What lines in the entries below contain the word "none"? Copy all of them.

(Structured diff data)

● ● ● ●

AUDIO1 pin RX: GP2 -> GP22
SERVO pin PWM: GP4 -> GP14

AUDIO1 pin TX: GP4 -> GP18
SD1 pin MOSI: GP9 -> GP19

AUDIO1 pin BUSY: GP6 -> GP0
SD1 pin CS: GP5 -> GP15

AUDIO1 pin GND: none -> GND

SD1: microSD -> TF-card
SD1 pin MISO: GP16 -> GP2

● ● ● ●

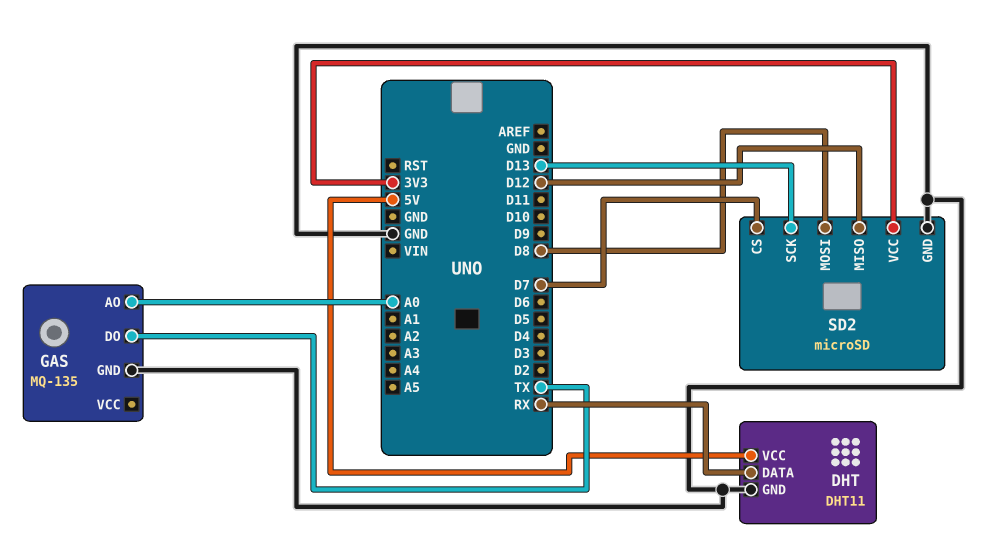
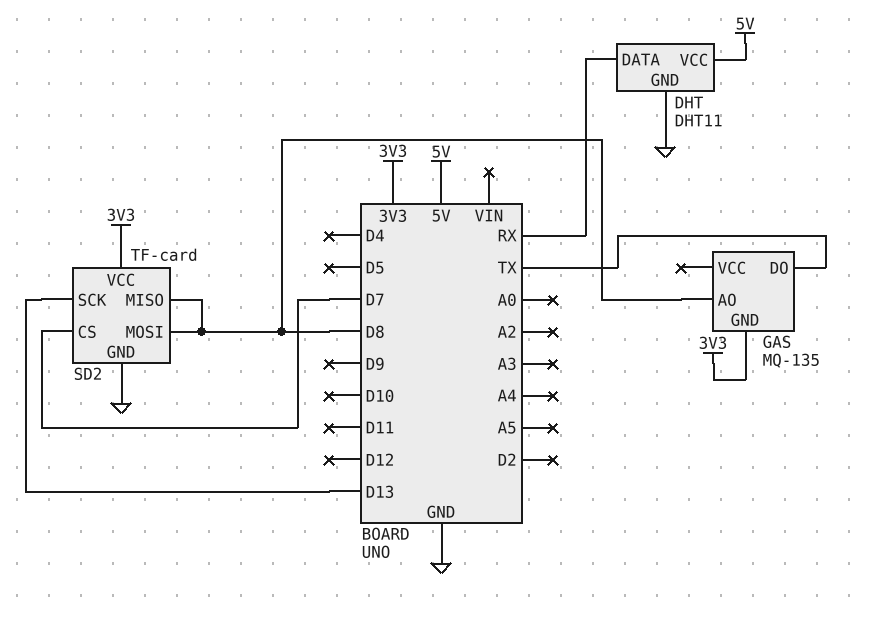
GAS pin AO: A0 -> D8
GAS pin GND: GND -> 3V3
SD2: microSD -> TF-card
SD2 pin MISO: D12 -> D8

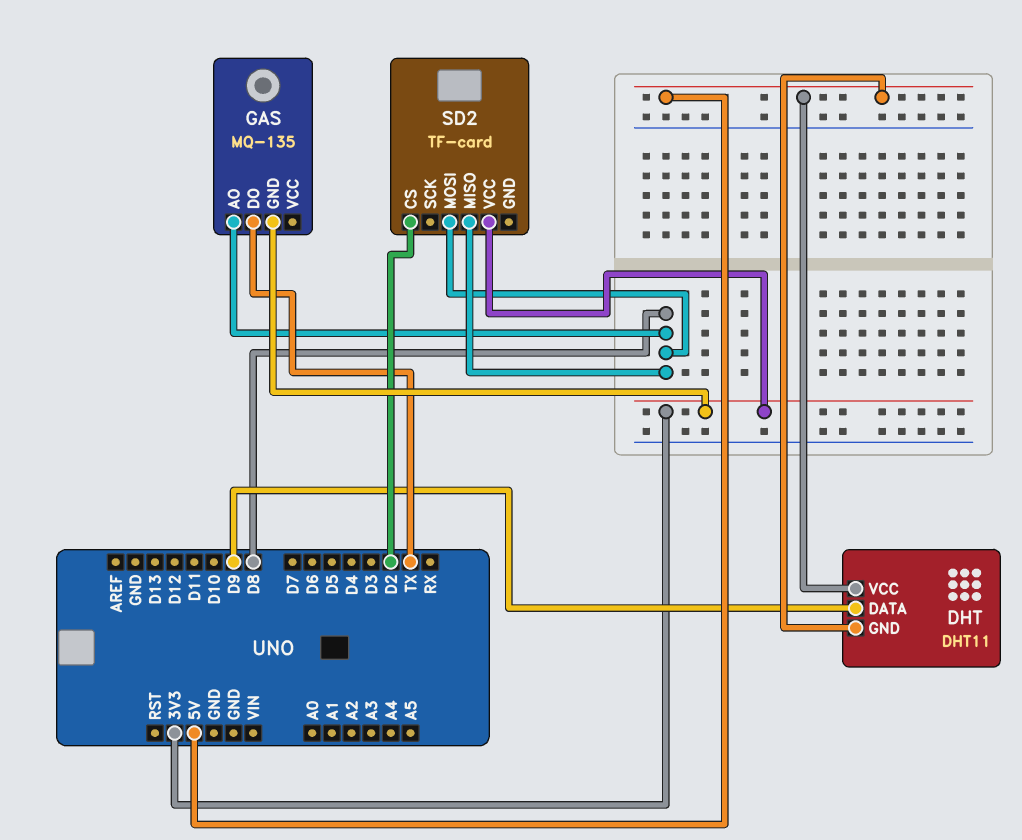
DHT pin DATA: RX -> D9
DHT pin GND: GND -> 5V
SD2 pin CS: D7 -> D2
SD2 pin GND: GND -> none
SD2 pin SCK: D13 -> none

● ● ● ●

◆ Solution to this problem:
AUDIO1 pin GND: none -> GND
SD2 pin GND: GND -> none
SD2 pin SCK: D13 -> none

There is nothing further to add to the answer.